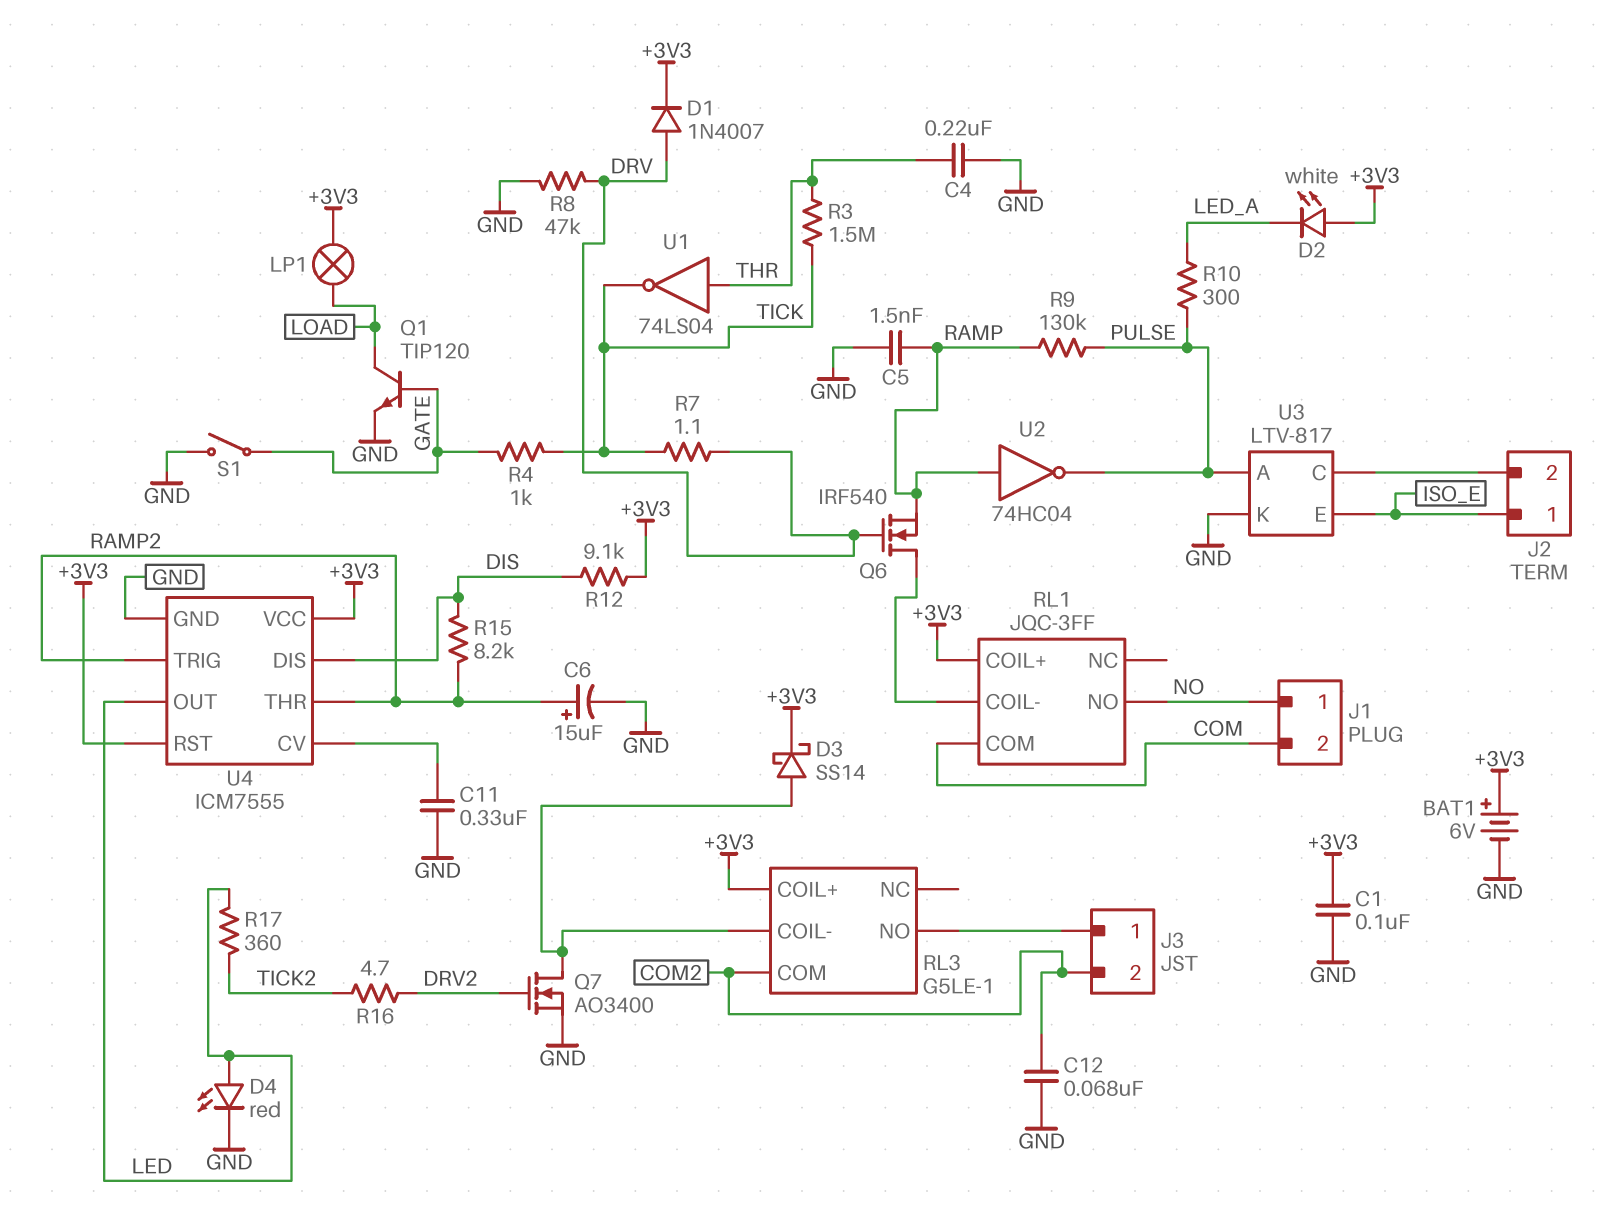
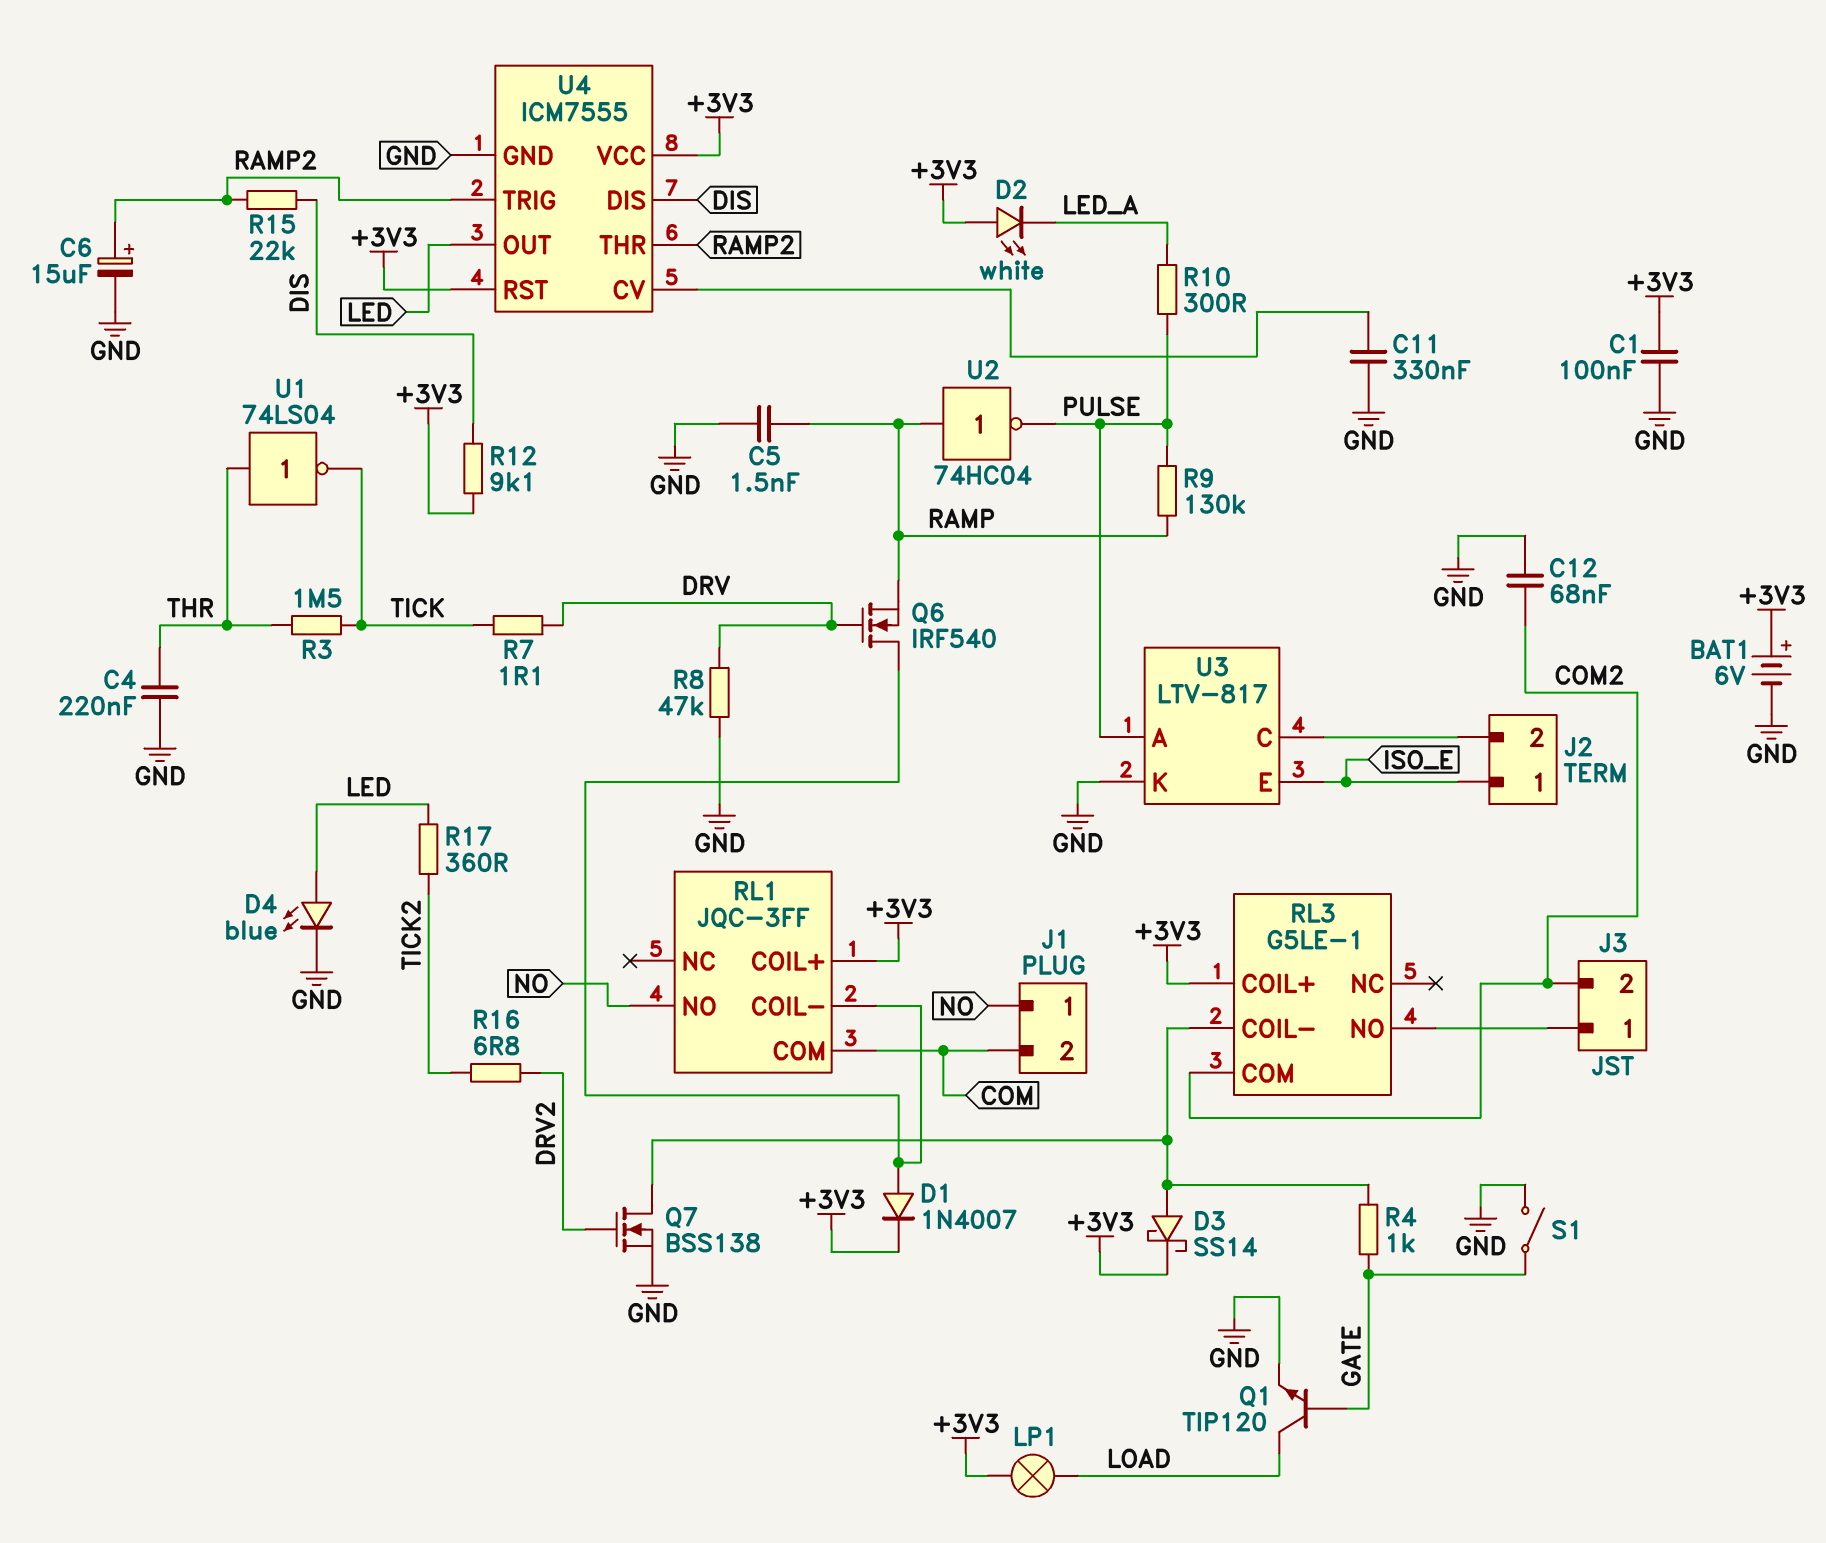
D1: diode 1N4007 (A DRV, K +3V3) -> diode 1N4007 (A RL1/COIL-, K +3V3)
D4: LED red (A LED, K GND) -> LED blue (A LED, K GND)
Q7: NMOS AO3400 (G DRV2, D RL3/COIL-, S GND) -> NMOS BSS138 (G DRV2, D RL3/COIL-, S GND)
R4: 1k (GATE, TICK) -> 1k (GATE, RL3/COIL-)
R15: 8.2k (DIS, RAMP2) -> 22k (DIS, RAMP2)
R16: 4.7 (DRV2, TICK2) -> 6.8 (DRV2, TICK2)

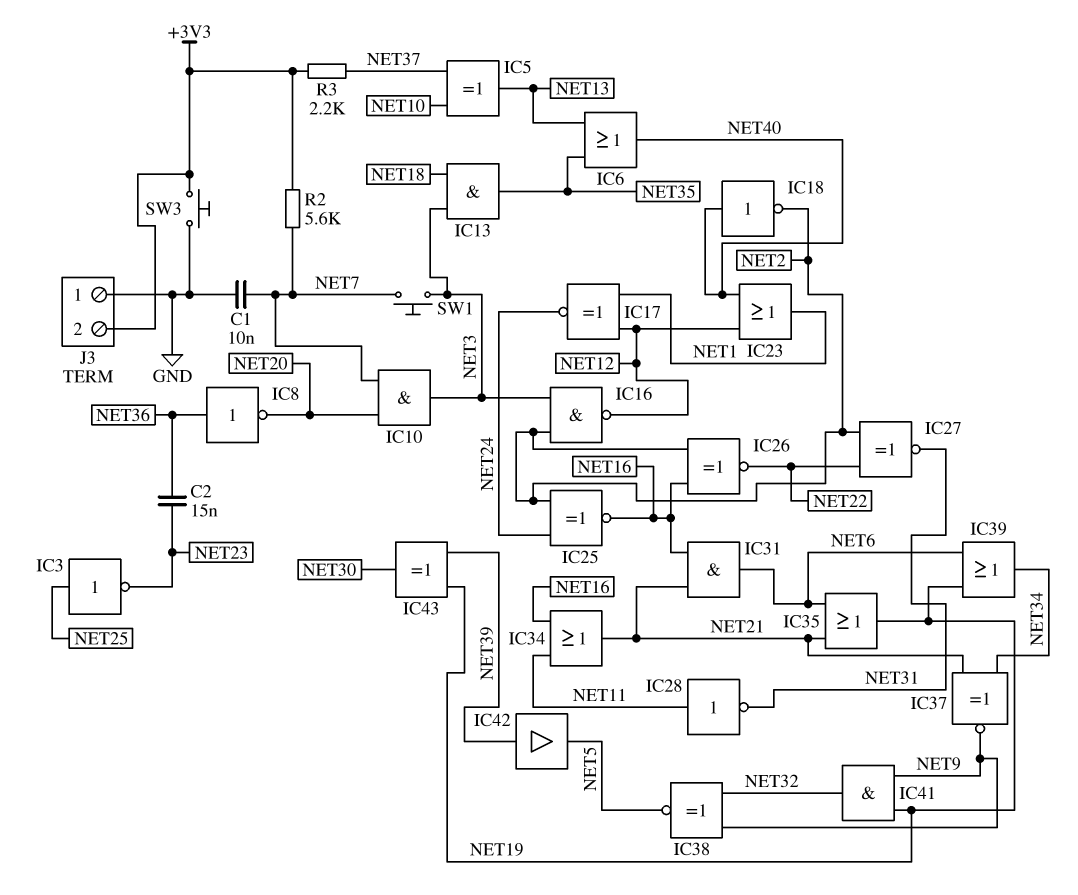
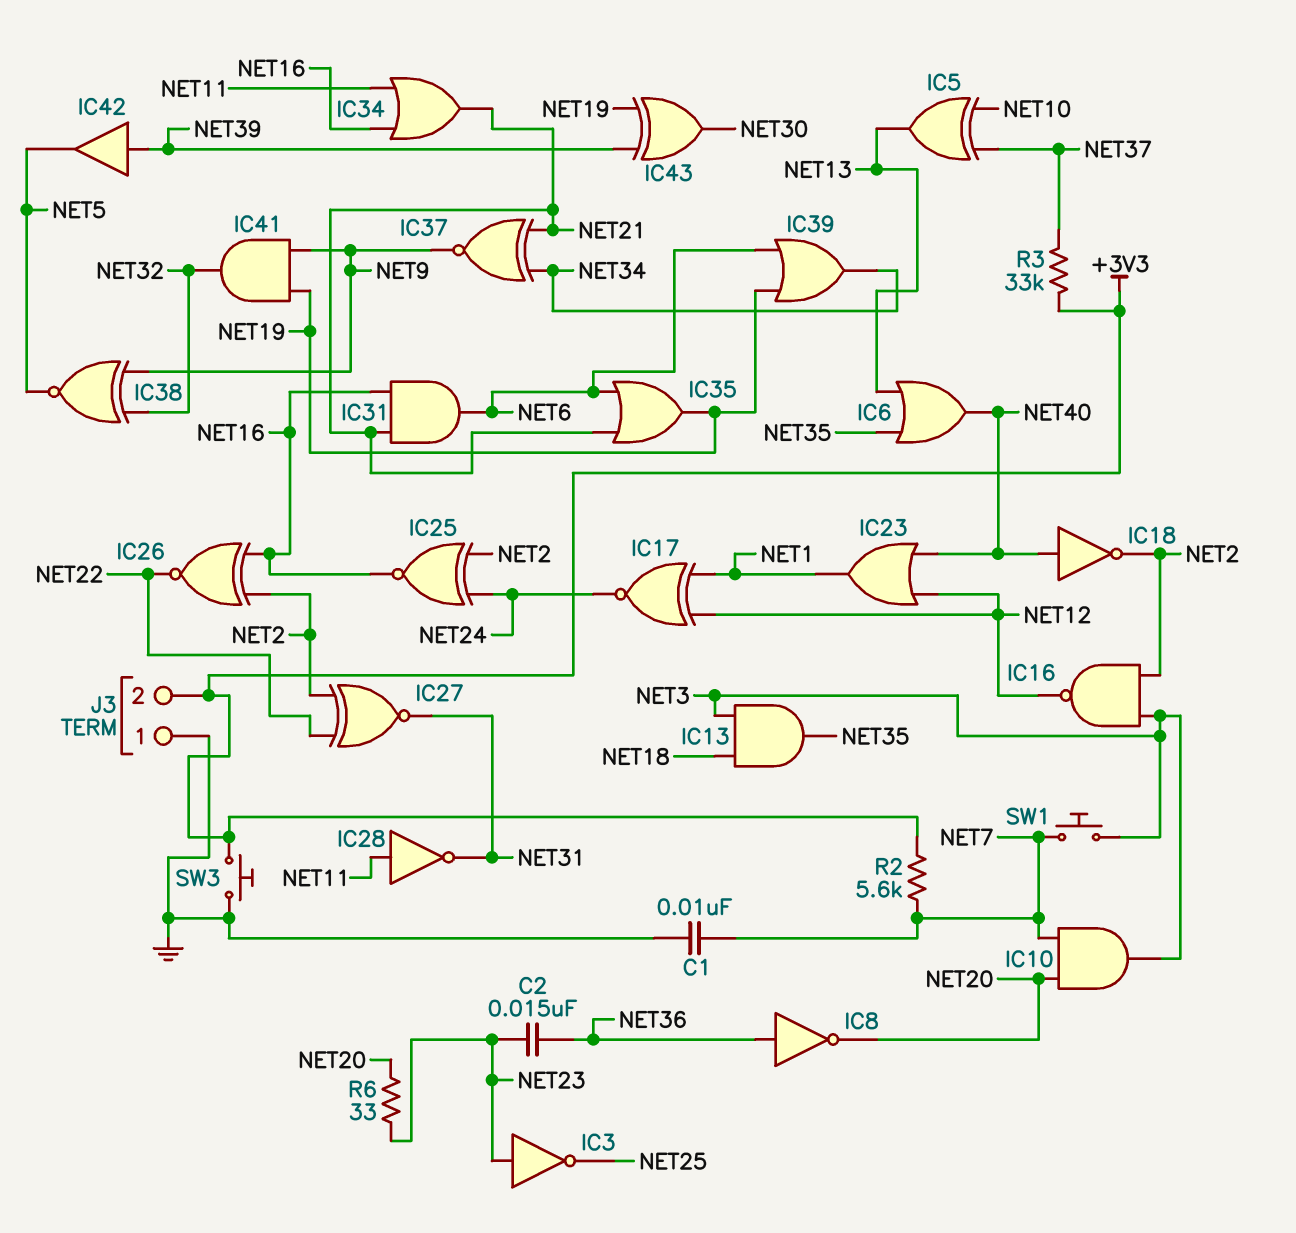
IC3: NOT (in NET25, out NET23) -> NOT (in NET23, out NET25)
R3: 2.2k (+3V3, NET37) -> 33k (+3V3, NET37)
R6: none -> 33 (NET20, NET23)

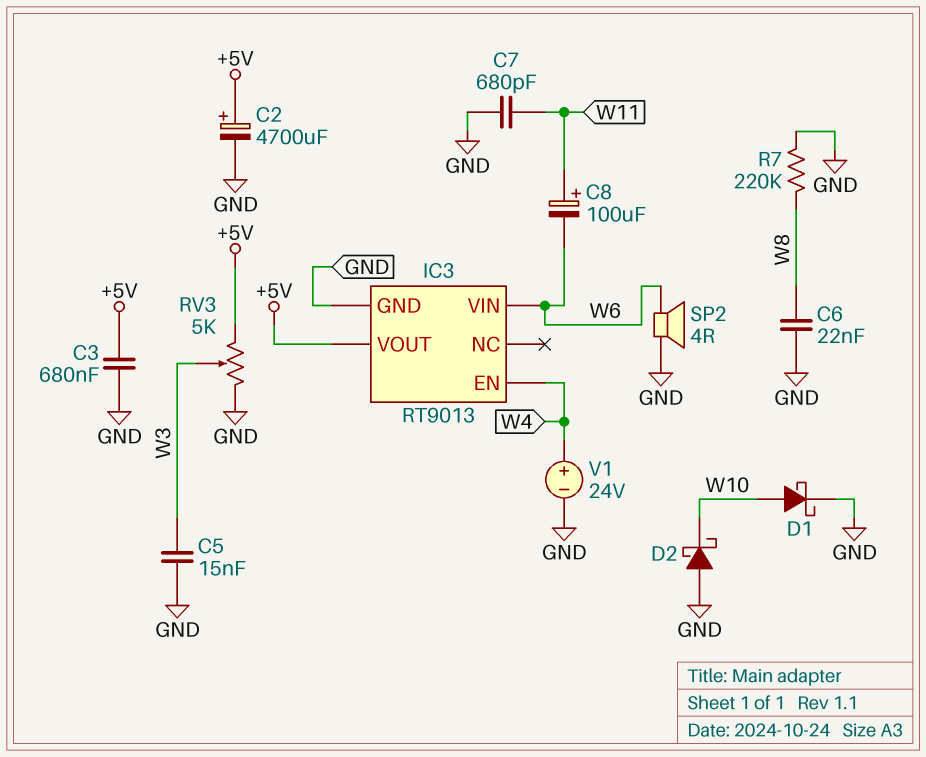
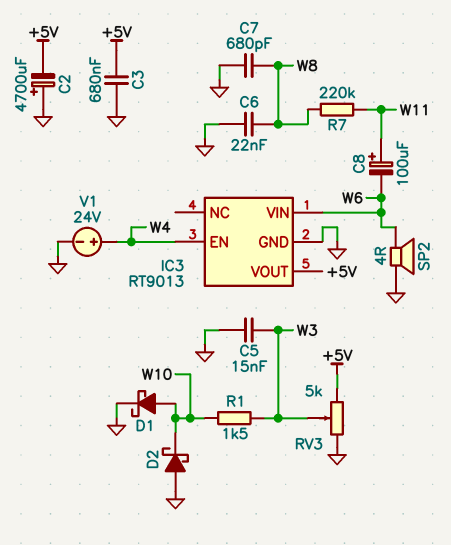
C2: 4700uF (plus +5V, minus GND) -> 4700uF (plus GND, minus +5V)
C7: 680pF (GND, W11) -> 680pF (GND, W8)
R1: none -> 1.5k (W3, W10)
R7: 220k (GND, W8) -> 220k (W8, W11)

+ + + +

## WORK TO BE COMPLETED
The reply should hold every line of the records unchanged and no pictures.

## ANSWER TO THIS EXERCISE
D1: diode 1N4007 (A DRV, K +3V3) -> diode 1N4007 (A RL1/COIL-, K +3V3)
D4: LED red (A LED, K GND) -> LED blue (A LED, K GND)
Q7: NMOS AO3400 (G DRV2, D RL3/COIL-, S GND) -> NMOS BSS138 (G DRV2, D RL3/COIL-, S GND)
R4: 1k (GATE, TICK) -> 1k (GATE, RL3/COIL-)
R15: 8.2k (DIS, RAMP2) -> 22k (DIS, RAMP2)
R16: 4.7 (DRV2, TICK2) -> 6.8 (DRV2, TICK2)

IC3: NOT (in NET25, out NET23) -> NOT (in NET23, out NET25)
R3: 2.2k (+3V3, NET37) -> 33k (+3V3, NET37)
R6: none -> 33 (NET20, NET23)

C2: 4700uF (plus +5V, minus GND) -> 4700uF (plus GND, minus +5V)
C7: 680pF (GND, W11) -> 680pF (GND, W8)
R1: none -> 1.5k (W3, W10)
R7: 220k (GND, W8) -> 220k (W8, W11)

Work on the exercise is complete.